__Task to carry out__
Starting at the line below that contains "(138, 183) = (180, 238): grey" and ending at the line that contains "(318, 220) = (413, 314): none", retype each line exactly as it stands, but omit the pictures.

::: Task inputs :::

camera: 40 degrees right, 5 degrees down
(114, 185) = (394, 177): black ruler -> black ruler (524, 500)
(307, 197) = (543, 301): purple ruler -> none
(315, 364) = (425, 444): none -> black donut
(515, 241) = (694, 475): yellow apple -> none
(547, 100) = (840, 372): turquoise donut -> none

:::
::: Task inputs :::

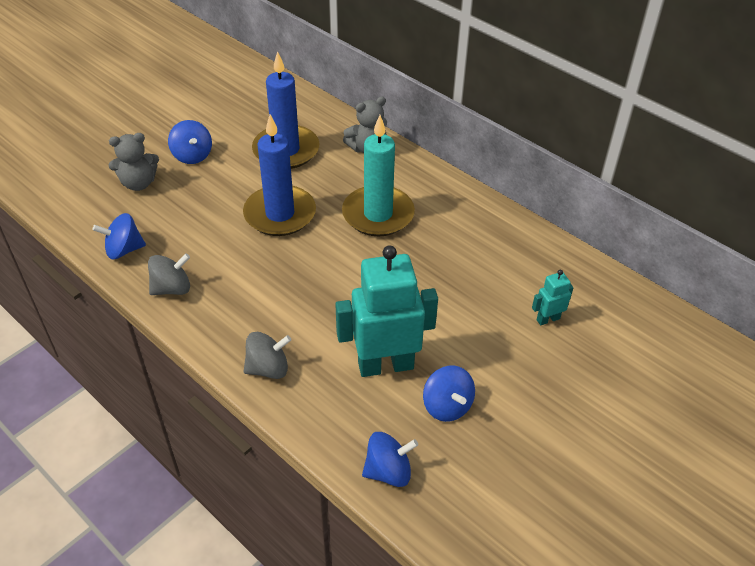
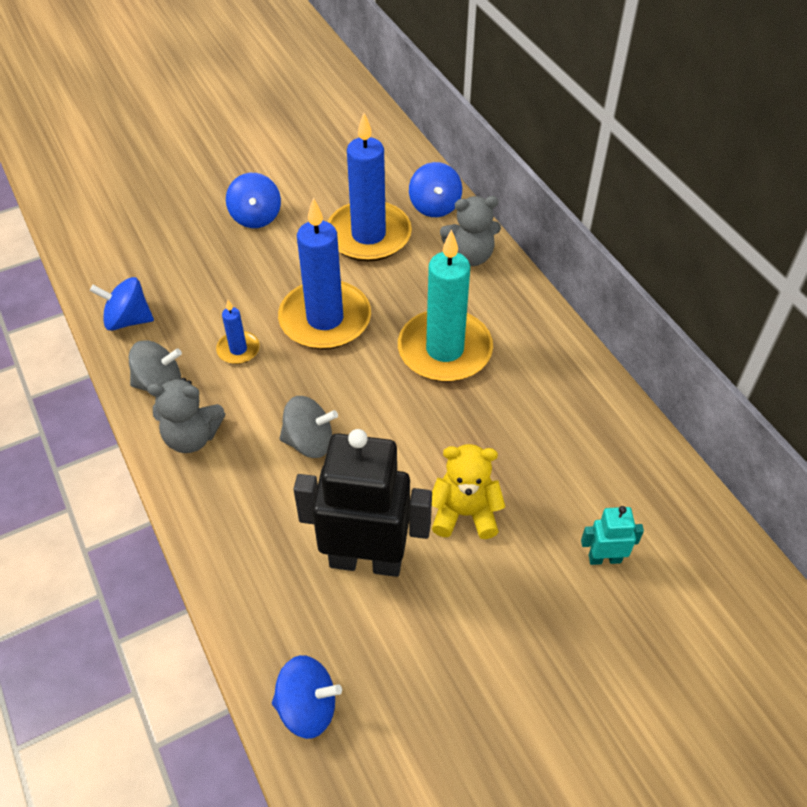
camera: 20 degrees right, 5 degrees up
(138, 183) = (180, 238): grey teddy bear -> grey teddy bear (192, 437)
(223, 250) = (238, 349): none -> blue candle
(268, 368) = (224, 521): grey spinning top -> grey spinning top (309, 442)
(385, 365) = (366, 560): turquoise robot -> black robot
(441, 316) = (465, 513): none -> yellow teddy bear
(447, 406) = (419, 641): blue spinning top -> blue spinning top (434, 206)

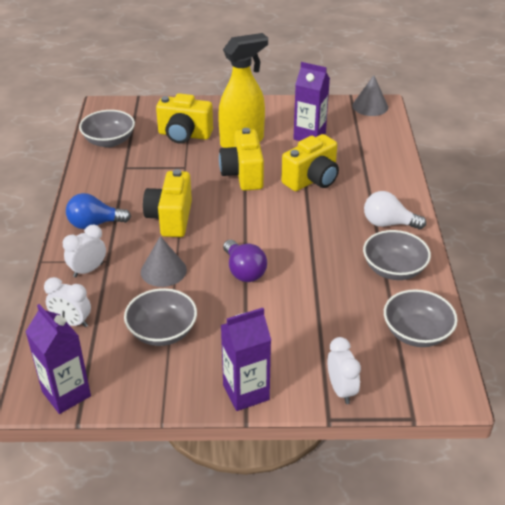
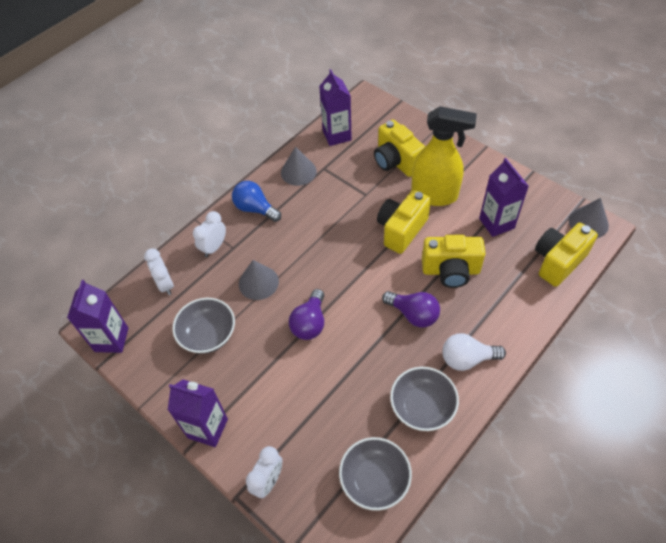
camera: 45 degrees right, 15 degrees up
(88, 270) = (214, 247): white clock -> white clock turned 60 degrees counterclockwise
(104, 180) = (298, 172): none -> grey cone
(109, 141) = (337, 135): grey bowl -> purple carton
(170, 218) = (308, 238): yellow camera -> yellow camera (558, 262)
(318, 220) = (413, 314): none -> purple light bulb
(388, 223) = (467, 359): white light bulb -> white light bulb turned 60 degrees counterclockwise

:::
::: Task inputs :::

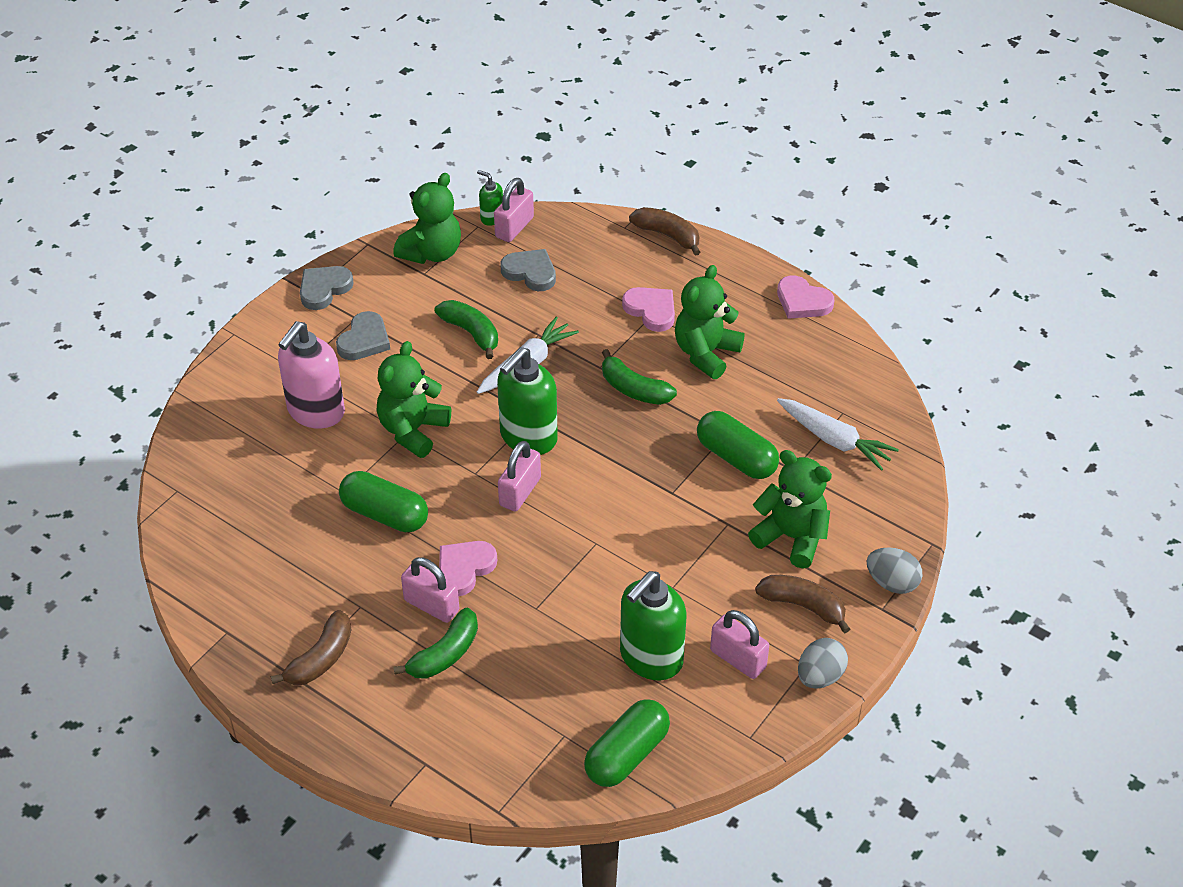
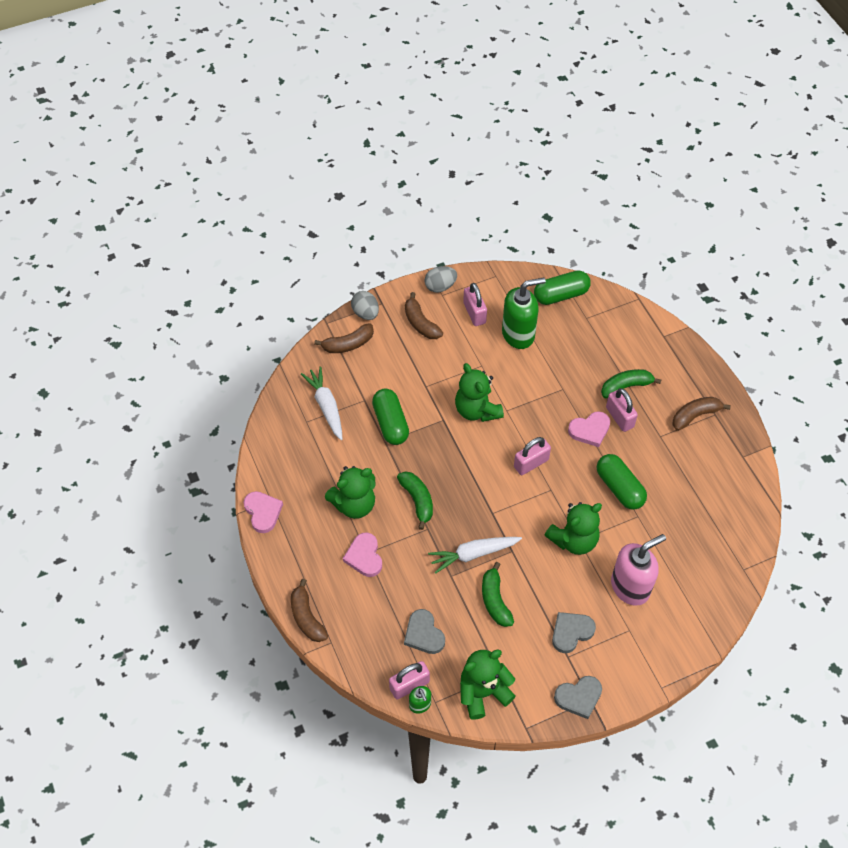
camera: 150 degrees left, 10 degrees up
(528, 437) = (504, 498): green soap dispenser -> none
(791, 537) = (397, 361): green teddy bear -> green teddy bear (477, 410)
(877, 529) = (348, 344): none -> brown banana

:::

__Output__
(138, 183) = (180, 238): grey teddy bear -> grey teddy bear (192, 437)
(223, 250) = (238, 349): none -> blue candle
(268, 368) = (224, 521): grey spinning top -> grey spinning top (309, 442)
(385, 365) = (366, 560): turquoise robot -> black robot
(441, 316) = (465, 513): none -> yellow teddy bear
(447, 406) = (419, 641): blue spinning top -> blue spinning top (434, 206)

camera: 45 degrees right, 15 degrees up
(88, 270) = (214, 247): white clock -> white clock turned 60 degrees counterclockwise
(104, 180) = (298, 172): none -> grey cone
(109, 141) = (337, 135): grey bowl -> purple carton
(170, 218) = (308, 238): yellow camera -> yellow camera (558, 262)
(318, 220) = (413, 314): none -> purple light bulb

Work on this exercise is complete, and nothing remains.